Spatial object tracking data
★ ★ ★ ★ ★

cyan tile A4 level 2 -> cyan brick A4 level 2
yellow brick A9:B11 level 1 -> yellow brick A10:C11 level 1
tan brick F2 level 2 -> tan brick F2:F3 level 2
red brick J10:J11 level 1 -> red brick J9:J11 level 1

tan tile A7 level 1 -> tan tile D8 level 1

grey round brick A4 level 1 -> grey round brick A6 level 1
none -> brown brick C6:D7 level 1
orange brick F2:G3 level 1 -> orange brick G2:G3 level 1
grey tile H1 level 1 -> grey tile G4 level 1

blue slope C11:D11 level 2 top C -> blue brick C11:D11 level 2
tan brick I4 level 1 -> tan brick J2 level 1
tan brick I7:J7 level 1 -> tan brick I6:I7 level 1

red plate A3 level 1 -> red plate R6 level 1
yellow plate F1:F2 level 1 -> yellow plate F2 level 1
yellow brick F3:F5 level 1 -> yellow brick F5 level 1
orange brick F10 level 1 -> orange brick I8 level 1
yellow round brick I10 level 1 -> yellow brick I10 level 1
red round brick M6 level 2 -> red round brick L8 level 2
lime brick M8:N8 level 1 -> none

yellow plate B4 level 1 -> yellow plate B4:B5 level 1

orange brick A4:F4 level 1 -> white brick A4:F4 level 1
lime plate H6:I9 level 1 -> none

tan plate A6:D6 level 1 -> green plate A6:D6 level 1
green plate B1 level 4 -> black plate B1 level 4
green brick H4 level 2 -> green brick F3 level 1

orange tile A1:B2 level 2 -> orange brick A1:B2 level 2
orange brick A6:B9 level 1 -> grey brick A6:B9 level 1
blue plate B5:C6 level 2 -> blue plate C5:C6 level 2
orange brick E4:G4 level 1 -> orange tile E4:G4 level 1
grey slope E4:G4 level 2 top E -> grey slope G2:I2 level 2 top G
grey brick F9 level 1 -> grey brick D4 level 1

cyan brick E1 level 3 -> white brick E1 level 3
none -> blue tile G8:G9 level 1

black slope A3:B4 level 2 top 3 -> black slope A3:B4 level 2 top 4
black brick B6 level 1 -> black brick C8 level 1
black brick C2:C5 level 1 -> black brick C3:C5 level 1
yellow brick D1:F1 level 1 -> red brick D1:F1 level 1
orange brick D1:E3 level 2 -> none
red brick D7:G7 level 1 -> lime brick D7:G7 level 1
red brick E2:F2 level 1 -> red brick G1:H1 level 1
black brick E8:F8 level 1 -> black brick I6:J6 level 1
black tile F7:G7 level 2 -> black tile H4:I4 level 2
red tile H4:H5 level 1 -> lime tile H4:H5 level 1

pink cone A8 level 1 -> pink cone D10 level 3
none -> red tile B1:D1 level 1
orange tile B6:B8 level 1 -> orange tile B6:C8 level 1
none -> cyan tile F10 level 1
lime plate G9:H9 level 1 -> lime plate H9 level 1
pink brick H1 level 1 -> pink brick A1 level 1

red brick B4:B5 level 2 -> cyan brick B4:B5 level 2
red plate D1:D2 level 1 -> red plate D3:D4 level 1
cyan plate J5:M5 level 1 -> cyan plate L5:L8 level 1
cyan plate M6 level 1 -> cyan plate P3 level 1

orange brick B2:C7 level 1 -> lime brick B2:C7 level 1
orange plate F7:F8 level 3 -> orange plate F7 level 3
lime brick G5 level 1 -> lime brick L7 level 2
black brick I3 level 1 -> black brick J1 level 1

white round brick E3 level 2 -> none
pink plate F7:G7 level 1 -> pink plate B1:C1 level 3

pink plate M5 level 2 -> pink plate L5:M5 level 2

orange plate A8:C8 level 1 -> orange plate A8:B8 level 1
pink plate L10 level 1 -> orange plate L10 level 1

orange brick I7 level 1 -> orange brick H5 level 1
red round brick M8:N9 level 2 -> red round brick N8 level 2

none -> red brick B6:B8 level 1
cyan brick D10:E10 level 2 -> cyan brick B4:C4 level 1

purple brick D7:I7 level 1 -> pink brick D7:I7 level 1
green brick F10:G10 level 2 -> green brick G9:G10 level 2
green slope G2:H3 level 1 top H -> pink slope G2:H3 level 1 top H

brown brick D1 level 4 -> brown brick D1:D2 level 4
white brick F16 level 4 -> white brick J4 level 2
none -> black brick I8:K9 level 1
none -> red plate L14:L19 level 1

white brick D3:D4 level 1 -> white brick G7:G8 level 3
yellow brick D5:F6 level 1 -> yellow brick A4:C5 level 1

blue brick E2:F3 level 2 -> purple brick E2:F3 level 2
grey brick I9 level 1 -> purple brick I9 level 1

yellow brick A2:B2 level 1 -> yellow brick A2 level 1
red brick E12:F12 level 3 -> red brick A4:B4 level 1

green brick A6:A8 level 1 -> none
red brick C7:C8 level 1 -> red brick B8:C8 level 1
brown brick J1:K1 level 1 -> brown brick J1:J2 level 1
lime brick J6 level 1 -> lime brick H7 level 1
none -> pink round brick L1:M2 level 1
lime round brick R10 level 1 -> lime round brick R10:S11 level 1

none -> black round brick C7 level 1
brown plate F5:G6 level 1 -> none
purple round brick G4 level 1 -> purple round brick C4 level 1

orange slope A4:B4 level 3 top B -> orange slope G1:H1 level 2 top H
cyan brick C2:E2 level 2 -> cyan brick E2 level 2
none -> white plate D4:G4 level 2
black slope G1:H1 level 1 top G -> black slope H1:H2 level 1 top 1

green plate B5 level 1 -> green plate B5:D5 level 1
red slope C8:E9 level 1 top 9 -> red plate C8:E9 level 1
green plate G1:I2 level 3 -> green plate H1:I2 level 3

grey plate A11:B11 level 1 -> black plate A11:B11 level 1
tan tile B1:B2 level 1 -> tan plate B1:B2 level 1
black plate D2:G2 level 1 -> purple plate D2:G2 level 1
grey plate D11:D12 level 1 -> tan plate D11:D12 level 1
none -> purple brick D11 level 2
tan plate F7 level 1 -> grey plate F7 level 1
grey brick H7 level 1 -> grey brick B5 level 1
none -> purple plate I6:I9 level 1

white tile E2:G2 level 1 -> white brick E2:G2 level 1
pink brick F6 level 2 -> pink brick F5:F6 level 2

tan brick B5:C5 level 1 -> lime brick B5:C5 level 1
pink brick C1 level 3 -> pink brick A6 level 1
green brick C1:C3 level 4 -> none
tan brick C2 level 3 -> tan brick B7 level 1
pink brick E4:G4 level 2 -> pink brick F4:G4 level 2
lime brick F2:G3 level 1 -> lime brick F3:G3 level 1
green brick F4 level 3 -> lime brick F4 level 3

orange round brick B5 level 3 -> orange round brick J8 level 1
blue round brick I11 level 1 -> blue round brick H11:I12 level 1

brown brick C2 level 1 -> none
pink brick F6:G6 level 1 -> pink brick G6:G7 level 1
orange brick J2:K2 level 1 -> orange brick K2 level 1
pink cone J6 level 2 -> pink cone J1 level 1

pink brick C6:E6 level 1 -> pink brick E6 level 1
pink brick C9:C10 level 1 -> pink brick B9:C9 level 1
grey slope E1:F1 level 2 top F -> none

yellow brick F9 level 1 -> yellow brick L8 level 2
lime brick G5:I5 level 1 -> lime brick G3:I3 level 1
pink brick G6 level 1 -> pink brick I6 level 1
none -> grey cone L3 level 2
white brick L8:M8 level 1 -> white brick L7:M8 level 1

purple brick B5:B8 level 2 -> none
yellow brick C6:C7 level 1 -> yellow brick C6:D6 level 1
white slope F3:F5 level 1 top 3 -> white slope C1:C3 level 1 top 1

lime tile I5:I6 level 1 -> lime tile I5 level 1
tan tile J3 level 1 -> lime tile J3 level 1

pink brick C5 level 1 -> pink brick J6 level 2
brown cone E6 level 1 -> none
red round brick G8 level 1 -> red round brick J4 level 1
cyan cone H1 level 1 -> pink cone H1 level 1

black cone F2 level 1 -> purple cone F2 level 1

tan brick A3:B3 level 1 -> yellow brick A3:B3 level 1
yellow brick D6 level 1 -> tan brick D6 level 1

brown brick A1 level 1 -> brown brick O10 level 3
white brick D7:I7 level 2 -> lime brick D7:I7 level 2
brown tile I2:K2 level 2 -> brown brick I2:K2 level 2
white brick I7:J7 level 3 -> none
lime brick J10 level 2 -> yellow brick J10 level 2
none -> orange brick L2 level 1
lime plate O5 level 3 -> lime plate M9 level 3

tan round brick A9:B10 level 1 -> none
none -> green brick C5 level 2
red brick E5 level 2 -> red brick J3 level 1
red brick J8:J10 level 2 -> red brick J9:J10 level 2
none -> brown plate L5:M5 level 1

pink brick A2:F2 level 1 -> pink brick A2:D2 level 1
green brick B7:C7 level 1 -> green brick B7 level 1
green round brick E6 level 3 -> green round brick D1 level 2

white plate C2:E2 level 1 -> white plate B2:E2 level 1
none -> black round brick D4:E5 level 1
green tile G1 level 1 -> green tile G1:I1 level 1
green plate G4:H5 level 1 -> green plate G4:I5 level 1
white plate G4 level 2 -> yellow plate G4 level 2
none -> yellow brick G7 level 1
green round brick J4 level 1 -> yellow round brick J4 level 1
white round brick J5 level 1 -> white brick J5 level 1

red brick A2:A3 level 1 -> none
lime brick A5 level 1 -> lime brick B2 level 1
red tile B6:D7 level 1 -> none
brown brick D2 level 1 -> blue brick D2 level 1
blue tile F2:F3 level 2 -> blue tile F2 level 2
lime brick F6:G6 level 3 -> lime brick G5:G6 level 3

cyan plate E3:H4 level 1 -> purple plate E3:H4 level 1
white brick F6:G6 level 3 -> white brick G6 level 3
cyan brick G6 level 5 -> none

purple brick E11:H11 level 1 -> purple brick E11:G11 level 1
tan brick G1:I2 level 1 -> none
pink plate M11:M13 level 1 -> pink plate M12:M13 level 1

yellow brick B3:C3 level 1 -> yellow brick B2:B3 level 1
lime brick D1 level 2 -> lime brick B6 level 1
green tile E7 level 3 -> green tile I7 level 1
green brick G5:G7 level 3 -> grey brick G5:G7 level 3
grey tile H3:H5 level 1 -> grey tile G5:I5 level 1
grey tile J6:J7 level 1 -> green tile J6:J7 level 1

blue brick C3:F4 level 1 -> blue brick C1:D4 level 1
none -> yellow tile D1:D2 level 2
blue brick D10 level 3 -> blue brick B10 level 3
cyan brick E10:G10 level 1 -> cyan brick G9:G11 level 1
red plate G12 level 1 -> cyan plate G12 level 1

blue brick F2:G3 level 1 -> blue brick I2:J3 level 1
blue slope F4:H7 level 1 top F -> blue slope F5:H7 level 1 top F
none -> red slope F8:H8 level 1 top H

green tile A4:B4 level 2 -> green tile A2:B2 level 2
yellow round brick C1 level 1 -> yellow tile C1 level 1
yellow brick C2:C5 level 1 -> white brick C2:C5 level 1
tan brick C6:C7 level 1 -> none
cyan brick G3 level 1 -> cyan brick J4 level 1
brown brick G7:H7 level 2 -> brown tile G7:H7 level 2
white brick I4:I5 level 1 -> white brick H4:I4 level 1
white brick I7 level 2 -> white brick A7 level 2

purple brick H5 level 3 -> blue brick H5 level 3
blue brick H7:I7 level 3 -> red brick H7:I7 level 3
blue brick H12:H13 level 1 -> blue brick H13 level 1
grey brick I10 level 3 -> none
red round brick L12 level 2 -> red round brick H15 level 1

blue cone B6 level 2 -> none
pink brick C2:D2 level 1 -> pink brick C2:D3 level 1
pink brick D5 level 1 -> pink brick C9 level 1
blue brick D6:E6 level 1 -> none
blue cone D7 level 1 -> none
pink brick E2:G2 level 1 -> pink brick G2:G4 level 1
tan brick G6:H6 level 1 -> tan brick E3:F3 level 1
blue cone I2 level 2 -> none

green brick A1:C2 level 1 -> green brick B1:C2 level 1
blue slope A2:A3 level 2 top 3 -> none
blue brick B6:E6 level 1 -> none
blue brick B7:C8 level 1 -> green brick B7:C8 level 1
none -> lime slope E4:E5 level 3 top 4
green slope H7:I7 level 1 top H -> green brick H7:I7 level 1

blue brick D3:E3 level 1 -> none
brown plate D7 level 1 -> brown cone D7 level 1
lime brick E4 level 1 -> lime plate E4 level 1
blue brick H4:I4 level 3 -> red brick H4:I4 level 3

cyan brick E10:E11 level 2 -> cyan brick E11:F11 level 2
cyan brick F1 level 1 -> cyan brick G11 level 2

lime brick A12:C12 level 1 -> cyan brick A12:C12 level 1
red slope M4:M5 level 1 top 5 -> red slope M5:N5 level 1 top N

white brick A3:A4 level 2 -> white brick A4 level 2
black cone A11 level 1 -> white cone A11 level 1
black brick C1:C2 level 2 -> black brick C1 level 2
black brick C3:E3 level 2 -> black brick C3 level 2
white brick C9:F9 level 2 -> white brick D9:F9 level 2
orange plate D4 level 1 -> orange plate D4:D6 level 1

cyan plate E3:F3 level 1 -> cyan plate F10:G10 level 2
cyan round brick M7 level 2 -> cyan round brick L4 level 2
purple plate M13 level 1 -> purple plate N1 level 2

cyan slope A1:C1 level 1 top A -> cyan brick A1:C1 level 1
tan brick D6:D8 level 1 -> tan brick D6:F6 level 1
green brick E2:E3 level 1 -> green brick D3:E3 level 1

★ ★ ★ ★ ★

* _Task objective_
Scan the records above and show every line in which the word "cone" occurs.

* _Result of the exercise_
pink cone A8 level 1 -> pink cone D10 level 3
pink cone J6 level 2 -> pink cone J1 level 1
none -> grey cone L3 level 2
brown cone E6 level 1 -> none
cyan cone H1 level 1 -> pink cone H1 level 1
black cone F2 level 1 -> purple cone F2 level 1
blue cone B6 level 2 -> none
blue cone D7 level 1 -> none
blue cone I2 level 2 -> none
brown plate D7 level 1 -> brown cone D7 level 1
black cone A11 level 1 -> white cone A11 level 1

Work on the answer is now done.